Data to use:
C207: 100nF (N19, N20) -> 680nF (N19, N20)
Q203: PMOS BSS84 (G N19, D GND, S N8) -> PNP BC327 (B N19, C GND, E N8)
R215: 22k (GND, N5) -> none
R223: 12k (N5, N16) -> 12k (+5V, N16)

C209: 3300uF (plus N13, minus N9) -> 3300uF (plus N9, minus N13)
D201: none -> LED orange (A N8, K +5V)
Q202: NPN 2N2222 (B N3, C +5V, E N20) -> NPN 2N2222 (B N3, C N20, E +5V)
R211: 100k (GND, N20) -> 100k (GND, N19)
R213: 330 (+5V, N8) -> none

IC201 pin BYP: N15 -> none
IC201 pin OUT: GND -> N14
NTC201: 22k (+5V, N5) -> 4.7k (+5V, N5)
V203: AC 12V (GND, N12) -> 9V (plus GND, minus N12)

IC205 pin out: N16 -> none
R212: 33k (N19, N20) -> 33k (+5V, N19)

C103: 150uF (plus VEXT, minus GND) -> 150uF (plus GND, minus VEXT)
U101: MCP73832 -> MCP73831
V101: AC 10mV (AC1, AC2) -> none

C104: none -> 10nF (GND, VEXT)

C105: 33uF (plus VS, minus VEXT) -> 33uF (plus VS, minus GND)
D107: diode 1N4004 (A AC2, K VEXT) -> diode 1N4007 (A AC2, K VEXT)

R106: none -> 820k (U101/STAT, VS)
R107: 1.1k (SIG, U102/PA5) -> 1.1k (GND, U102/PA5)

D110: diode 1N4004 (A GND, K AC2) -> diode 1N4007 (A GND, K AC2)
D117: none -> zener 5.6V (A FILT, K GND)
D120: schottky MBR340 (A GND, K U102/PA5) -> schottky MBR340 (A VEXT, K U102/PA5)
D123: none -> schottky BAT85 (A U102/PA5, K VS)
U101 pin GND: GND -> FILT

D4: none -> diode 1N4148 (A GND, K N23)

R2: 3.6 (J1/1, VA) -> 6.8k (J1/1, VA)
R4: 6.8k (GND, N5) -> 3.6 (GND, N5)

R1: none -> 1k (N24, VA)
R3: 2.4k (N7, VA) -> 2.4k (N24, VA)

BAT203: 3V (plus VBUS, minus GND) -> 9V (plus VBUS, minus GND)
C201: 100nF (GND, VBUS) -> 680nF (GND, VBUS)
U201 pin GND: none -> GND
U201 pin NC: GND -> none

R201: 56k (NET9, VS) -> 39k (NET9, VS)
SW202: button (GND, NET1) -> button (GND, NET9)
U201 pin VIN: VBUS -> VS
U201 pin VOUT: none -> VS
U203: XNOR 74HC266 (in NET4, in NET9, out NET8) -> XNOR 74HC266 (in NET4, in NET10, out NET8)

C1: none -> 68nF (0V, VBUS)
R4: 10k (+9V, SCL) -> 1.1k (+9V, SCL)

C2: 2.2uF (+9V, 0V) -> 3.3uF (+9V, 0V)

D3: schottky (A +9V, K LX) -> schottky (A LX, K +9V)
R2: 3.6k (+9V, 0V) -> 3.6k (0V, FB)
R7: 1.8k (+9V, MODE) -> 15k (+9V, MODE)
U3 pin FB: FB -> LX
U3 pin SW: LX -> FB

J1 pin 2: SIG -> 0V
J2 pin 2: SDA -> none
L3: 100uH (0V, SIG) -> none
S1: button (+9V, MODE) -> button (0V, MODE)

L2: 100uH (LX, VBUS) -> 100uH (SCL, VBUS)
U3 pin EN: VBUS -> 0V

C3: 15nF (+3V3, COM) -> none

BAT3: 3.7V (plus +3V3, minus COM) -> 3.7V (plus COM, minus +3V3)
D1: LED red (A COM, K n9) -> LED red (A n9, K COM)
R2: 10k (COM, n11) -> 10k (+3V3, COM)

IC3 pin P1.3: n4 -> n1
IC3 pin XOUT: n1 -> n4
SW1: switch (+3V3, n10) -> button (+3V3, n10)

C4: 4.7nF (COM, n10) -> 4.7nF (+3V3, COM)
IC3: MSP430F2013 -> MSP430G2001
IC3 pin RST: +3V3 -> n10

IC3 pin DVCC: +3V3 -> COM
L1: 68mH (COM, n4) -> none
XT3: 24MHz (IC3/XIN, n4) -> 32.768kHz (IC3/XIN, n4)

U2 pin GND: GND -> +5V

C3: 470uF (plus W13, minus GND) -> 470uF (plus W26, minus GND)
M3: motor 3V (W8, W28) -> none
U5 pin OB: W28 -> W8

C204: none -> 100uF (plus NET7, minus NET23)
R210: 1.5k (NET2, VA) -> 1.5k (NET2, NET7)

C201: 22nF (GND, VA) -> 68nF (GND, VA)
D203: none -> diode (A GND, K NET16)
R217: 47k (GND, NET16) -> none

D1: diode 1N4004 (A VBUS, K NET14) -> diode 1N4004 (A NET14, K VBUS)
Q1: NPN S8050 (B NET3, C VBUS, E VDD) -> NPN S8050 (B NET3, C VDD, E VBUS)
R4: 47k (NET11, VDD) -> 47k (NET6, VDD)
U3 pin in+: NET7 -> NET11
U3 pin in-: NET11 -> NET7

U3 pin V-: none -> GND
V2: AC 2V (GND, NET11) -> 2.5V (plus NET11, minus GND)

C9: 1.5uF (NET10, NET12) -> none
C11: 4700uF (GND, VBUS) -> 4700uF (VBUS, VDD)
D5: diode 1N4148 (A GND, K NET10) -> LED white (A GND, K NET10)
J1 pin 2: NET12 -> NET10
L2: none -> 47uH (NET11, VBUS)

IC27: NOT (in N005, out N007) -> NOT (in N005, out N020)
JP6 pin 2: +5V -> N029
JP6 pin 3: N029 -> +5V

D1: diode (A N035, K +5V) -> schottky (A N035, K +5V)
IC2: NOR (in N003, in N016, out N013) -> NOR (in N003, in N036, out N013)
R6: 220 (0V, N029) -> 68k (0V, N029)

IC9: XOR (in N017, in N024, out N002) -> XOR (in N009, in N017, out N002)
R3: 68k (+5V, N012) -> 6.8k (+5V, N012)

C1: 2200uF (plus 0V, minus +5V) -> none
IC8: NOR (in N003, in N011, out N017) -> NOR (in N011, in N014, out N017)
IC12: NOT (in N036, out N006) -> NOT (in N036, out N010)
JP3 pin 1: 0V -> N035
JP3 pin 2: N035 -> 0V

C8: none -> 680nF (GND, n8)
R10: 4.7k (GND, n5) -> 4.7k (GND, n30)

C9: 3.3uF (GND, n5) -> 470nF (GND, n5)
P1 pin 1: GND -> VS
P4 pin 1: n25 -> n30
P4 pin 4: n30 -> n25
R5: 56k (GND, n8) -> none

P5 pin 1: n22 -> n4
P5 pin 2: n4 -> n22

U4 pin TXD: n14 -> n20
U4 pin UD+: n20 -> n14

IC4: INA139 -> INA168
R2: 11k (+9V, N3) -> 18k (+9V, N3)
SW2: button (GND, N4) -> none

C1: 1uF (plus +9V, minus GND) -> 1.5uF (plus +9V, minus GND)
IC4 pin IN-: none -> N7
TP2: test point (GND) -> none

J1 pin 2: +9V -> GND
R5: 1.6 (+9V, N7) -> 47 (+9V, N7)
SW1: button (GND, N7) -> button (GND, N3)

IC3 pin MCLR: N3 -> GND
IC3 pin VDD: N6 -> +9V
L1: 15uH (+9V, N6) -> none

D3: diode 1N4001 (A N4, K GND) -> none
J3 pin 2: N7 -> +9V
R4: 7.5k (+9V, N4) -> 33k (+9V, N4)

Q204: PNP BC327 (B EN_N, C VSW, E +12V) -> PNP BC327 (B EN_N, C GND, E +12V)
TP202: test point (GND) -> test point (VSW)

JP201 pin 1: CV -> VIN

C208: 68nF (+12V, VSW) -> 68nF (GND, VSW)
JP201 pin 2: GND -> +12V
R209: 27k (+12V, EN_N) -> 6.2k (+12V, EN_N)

What you should do: Set down verbatim only the lines between the start of the data above and the line with "D201: none -> LED orange (A N8, K +5V)", both boundaries included.

Output for this exercise:
C207: 100nF (N19, N20) -> 680nF (N19, N20)
Q203: PMOS BSS84 (G N19, D GND, S N8) -> PNP BC327 (B N19, C GND, E N8)
R215: 22k (GND, N5) -> none
R223: 12k (N5, N16) -> 12k (+5V, N16)

C209: 3300uF (plus N13, minus N9) -> 3300uF (plus N9, minus N13)
D201: none -> LED orange (A N8, K +5V)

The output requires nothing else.